**PROBLEM STATEMENT**. Only one stretch of the data should be retyped: the lines from the line containing "to [640 347]" through the line containing "to [107 245]". Keep pictures out of it.

**RECORDS FOR THE EXERCISE**.

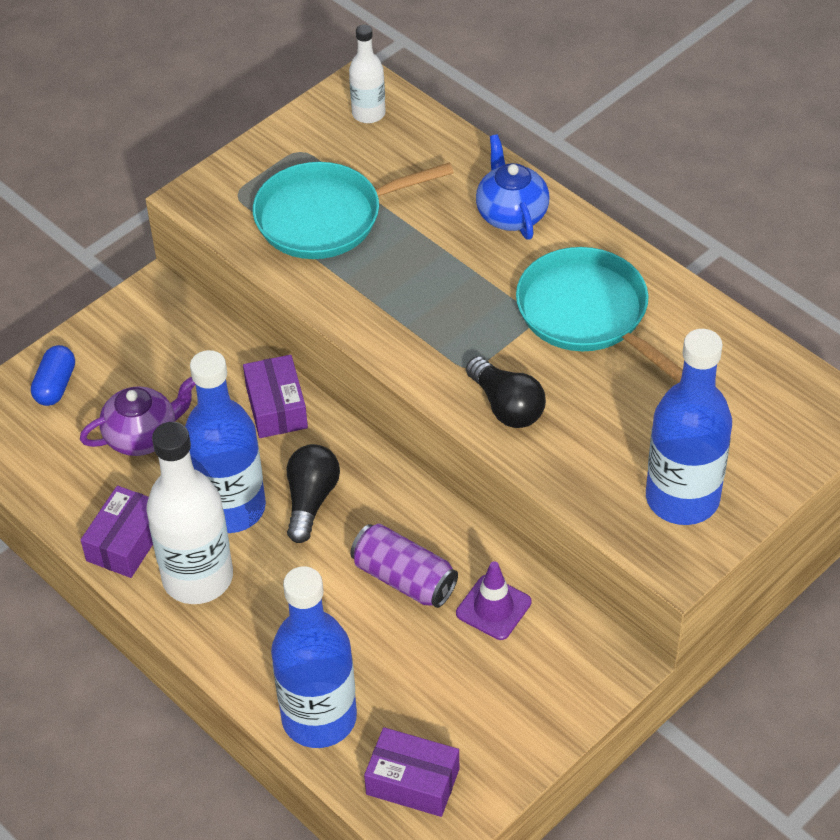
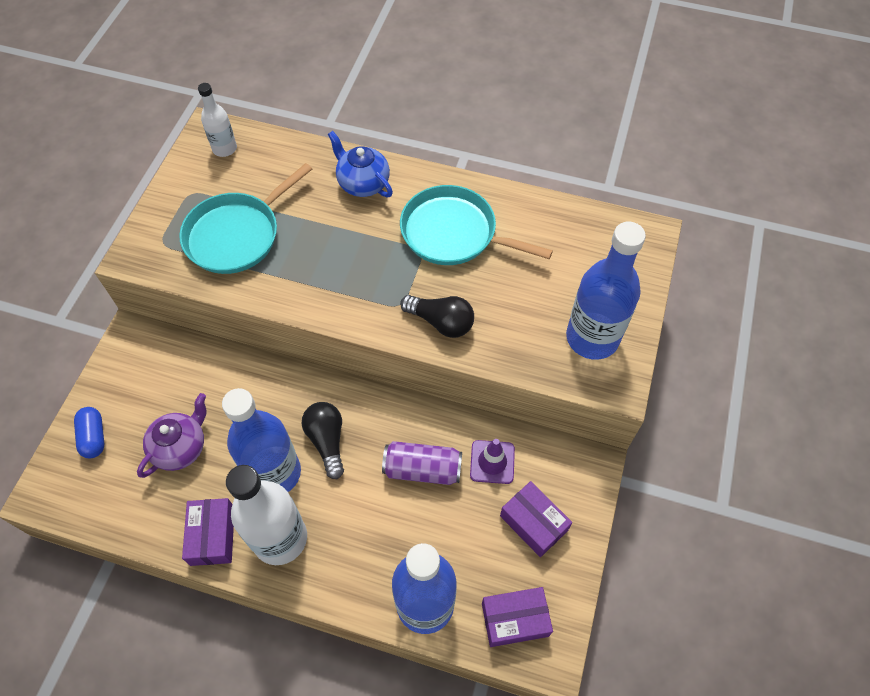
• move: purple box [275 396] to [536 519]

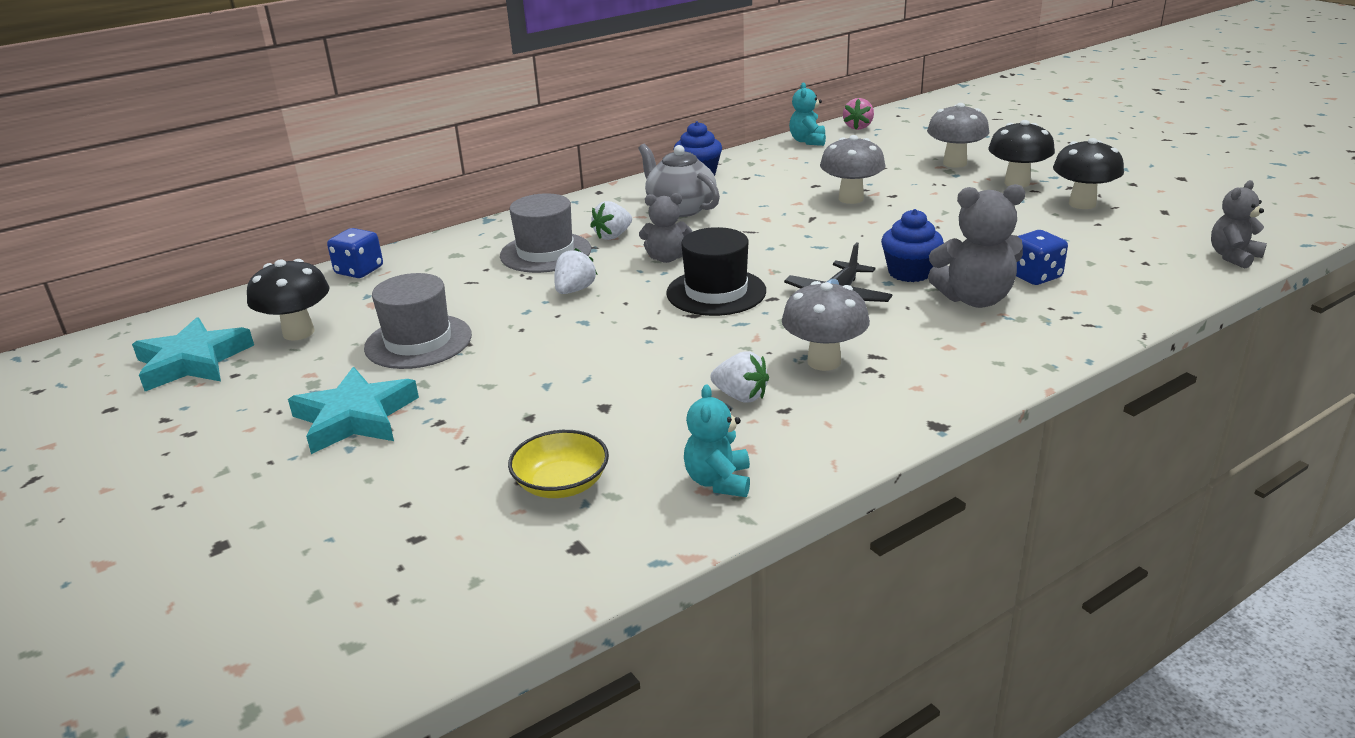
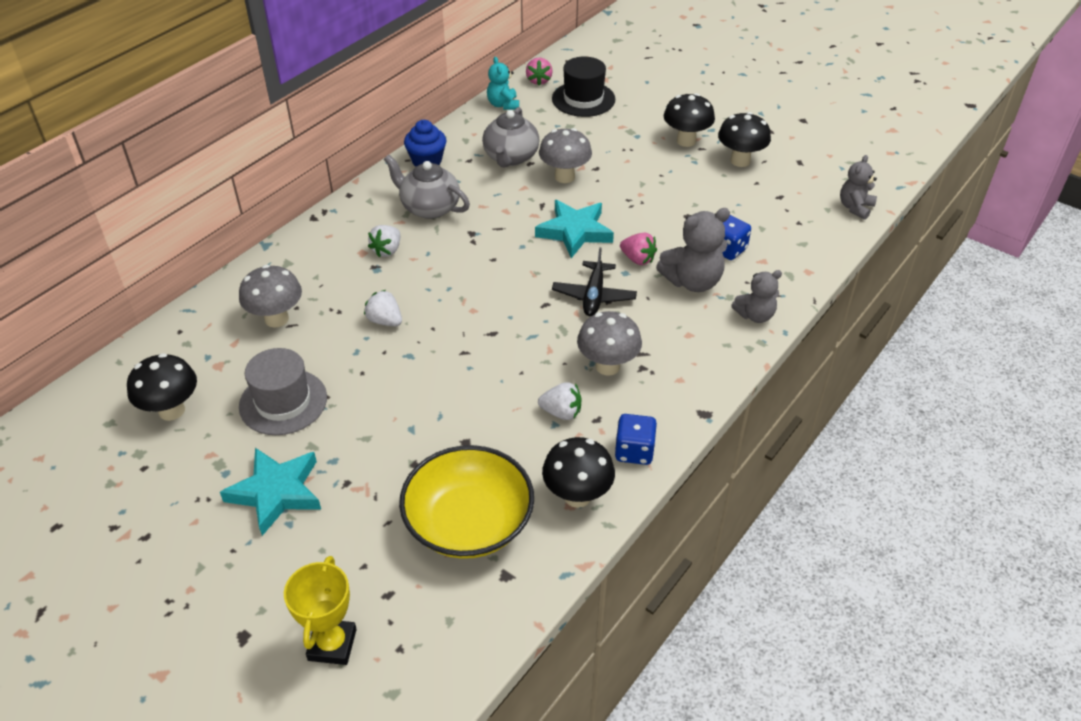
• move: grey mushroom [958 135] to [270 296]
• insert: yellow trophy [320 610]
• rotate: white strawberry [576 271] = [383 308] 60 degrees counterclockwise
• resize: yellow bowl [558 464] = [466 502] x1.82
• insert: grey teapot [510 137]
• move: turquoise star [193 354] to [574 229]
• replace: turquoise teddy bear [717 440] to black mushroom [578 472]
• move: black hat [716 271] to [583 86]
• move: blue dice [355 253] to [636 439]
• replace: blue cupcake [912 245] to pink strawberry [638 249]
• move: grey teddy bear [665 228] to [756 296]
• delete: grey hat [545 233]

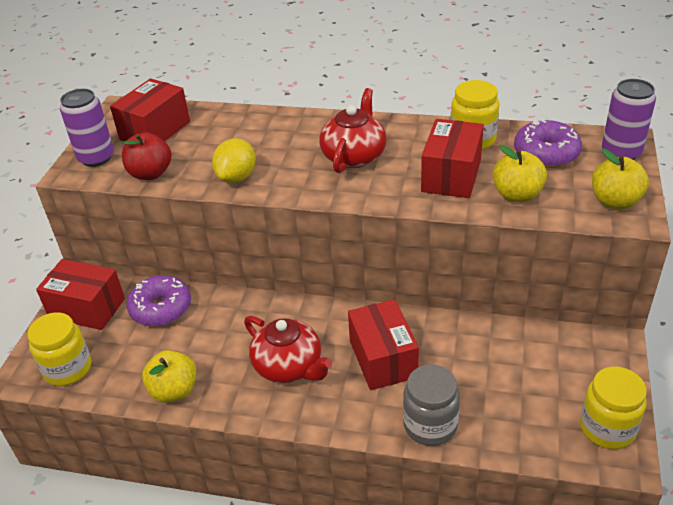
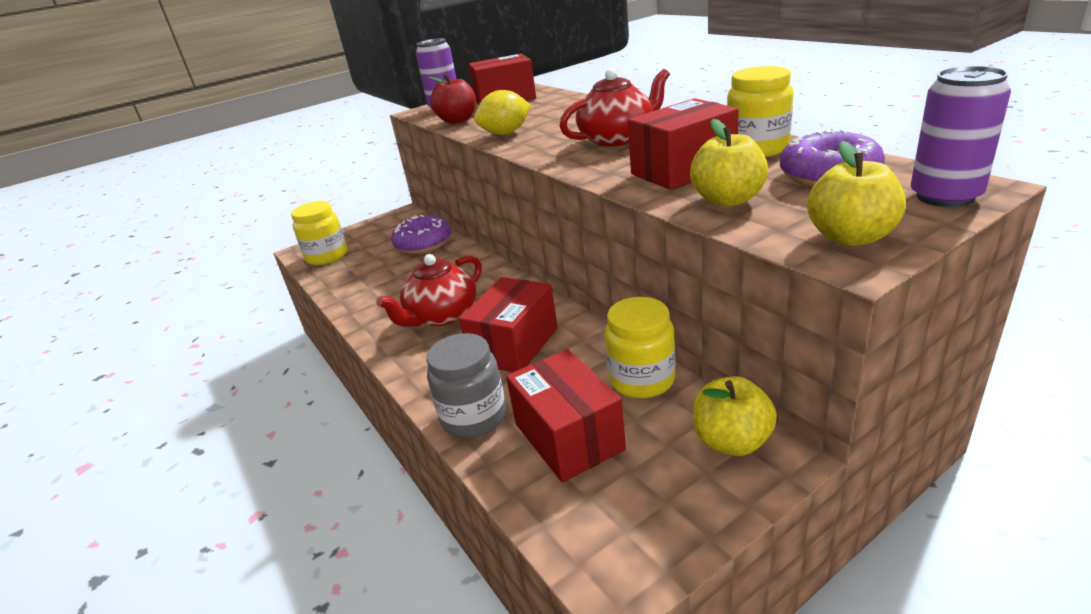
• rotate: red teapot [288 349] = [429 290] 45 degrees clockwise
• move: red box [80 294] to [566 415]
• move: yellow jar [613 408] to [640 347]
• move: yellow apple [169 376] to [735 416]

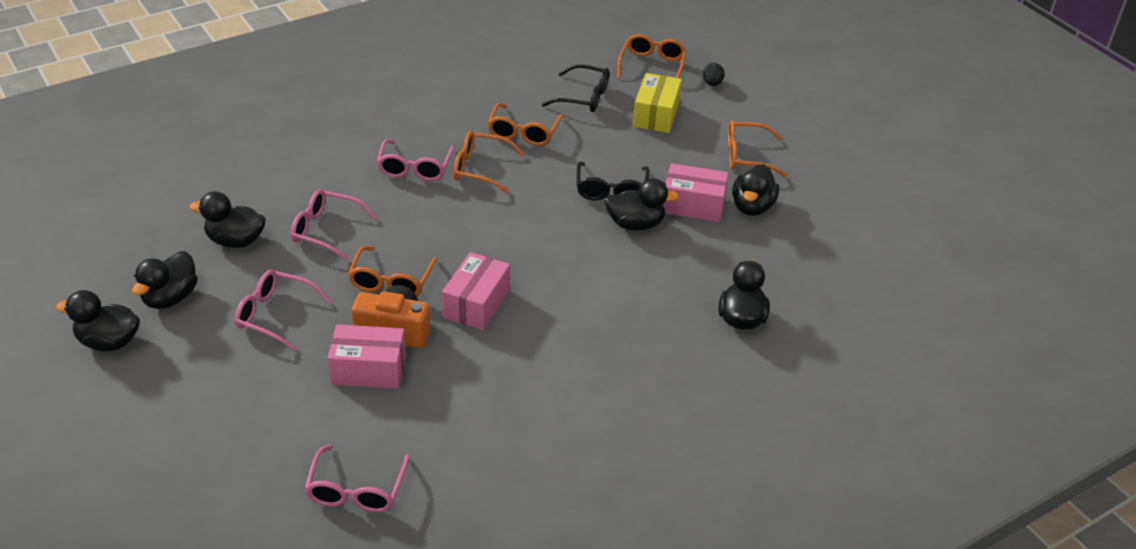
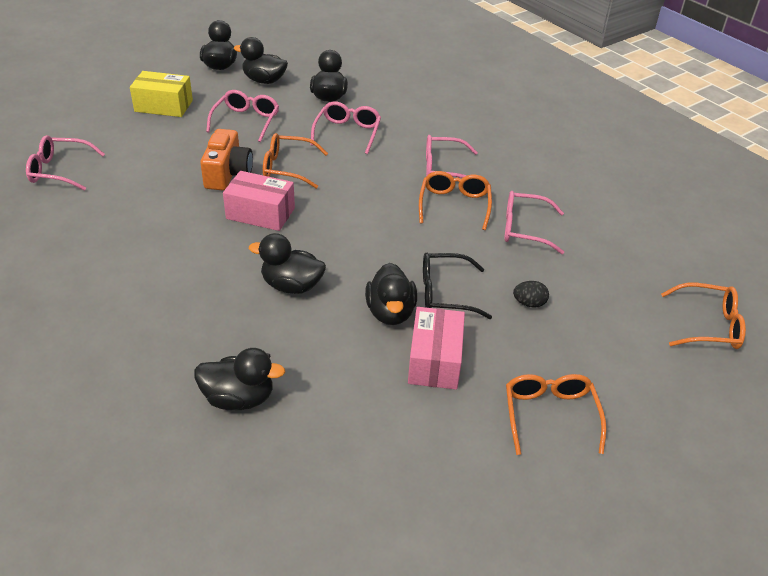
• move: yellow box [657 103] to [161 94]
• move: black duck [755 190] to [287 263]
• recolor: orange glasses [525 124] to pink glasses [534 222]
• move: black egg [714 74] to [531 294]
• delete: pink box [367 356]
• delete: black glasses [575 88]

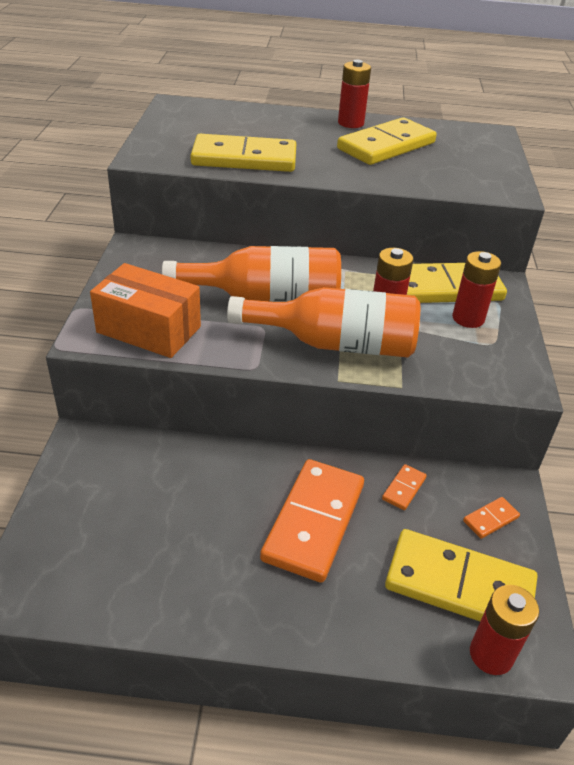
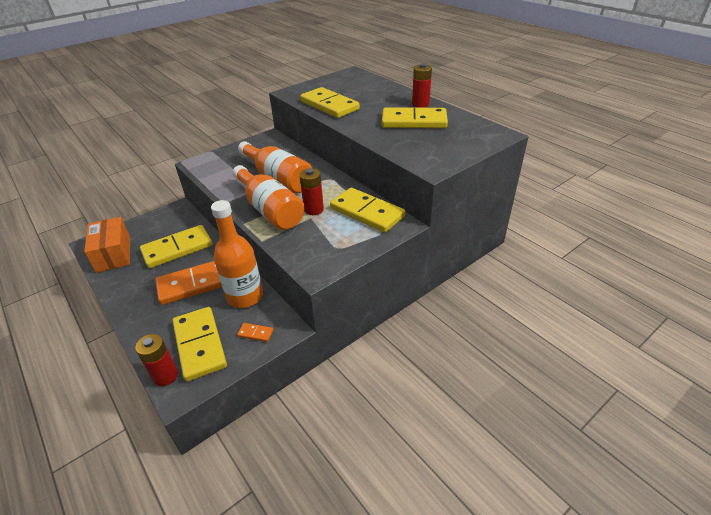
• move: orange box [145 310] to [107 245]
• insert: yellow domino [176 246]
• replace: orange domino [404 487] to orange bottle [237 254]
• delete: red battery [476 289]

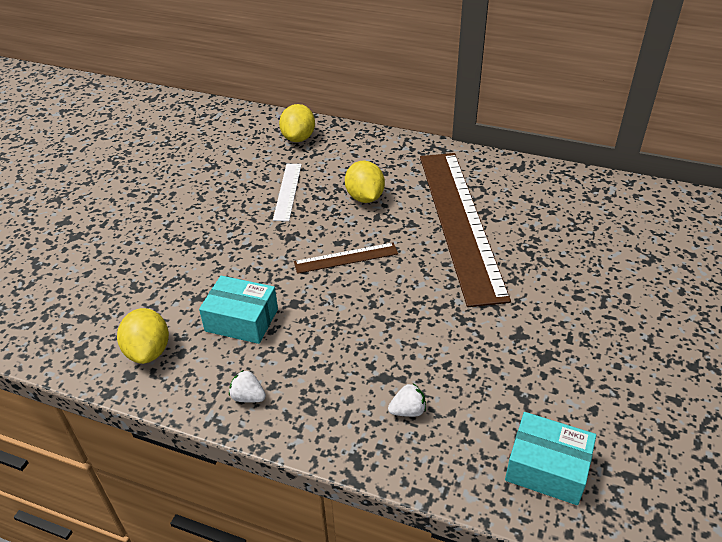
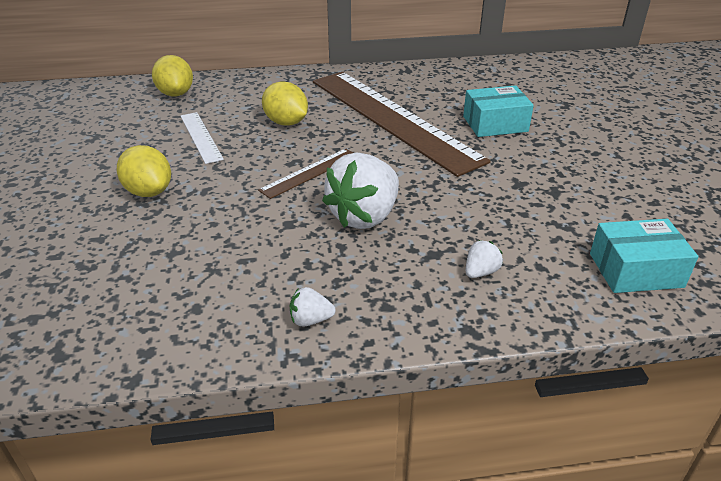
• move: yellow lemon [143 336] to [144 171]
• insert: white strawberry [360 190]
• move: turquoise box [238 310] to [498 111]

**RESPONSE TO THIS TASK**.
• move: yellow jar [613 408] to [640 347]
• move: yellow apple [169 376] to [735 416]

• move: yellow box [657 103] to [161 94]
• move: black duck [755 190] to [287 263]
• recolor: orange glasses [525 124] to pink glasses [534 222]
• move: black egg [714 74] to [531 294]
• delete: pink box [367 356]
• delete: black glasses [575 88]

• move: orange box [145 310] to [107 245]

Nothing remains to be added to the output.